# PROBLEM DETAILS
Find the lines in these entries that include the word "pear" and state how many there are, with no other words.

##### DATA TO EXAMINE

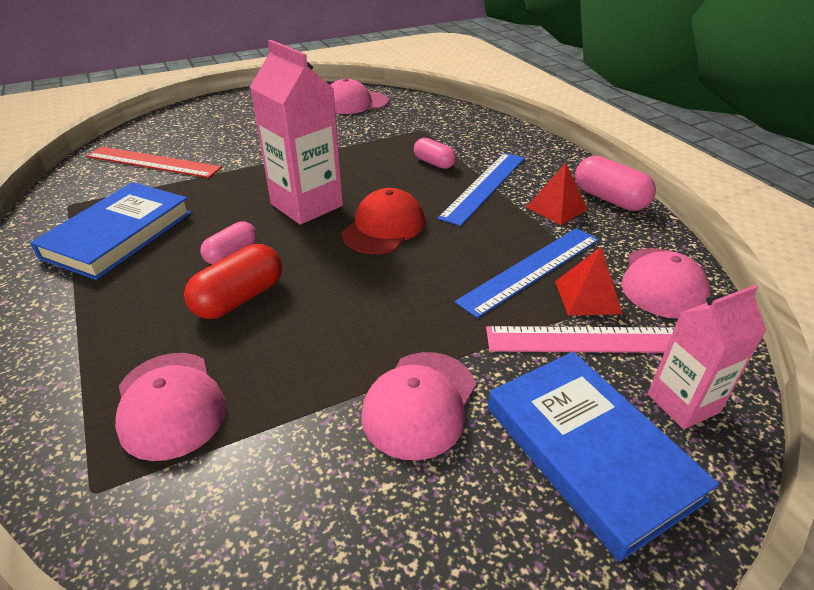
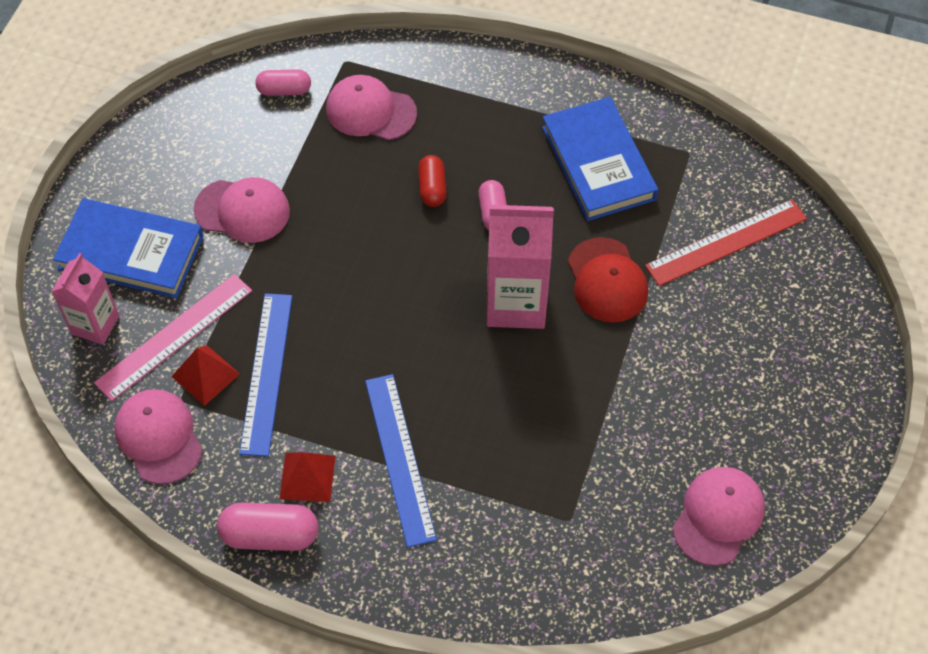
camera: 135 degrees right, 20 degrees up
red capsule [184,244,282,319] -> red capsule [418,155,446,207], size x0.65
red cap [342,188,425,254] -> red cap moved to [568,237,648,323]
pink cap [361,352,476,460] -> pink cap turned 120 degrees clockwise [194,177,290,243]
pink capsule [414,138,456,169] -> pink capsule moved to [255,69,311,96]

##########
##### DATA TO EXAMINE

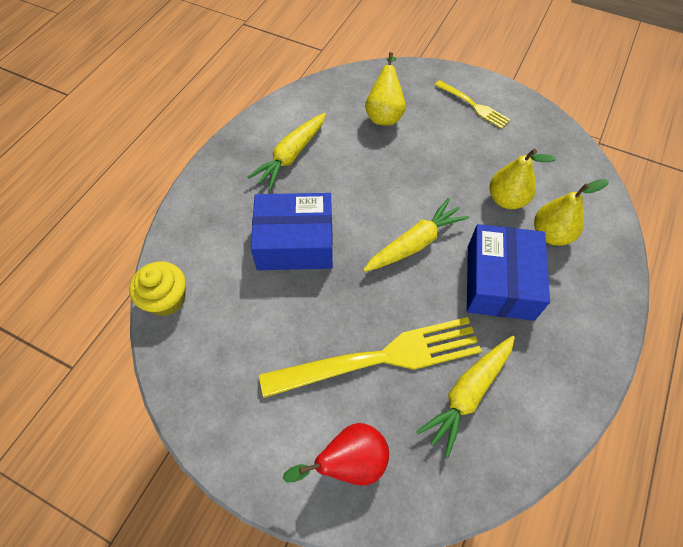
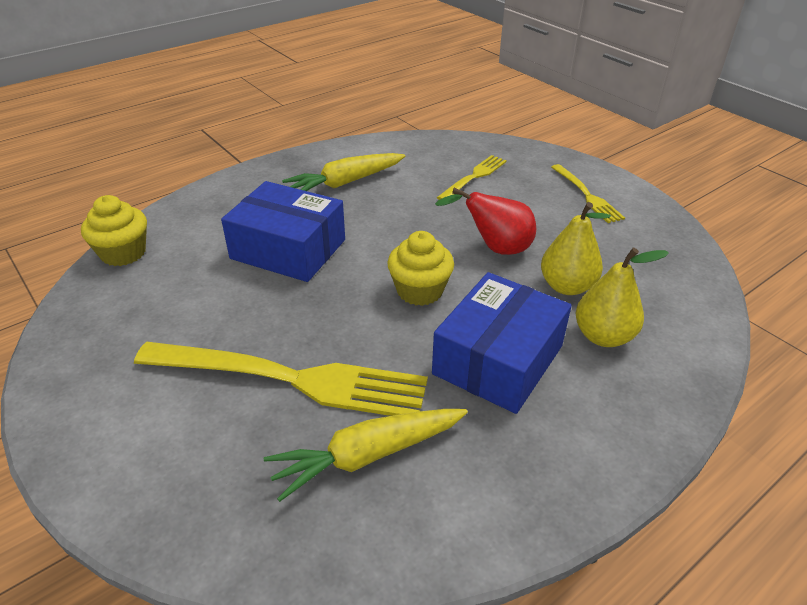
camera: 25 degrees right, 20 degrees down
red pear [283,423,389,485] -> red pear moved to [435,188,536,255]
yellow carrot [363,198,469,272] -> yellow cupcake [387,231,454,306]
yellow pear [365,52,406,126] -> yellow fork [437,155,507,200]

##########

# RESPONSE TO THIS EXERCISE
2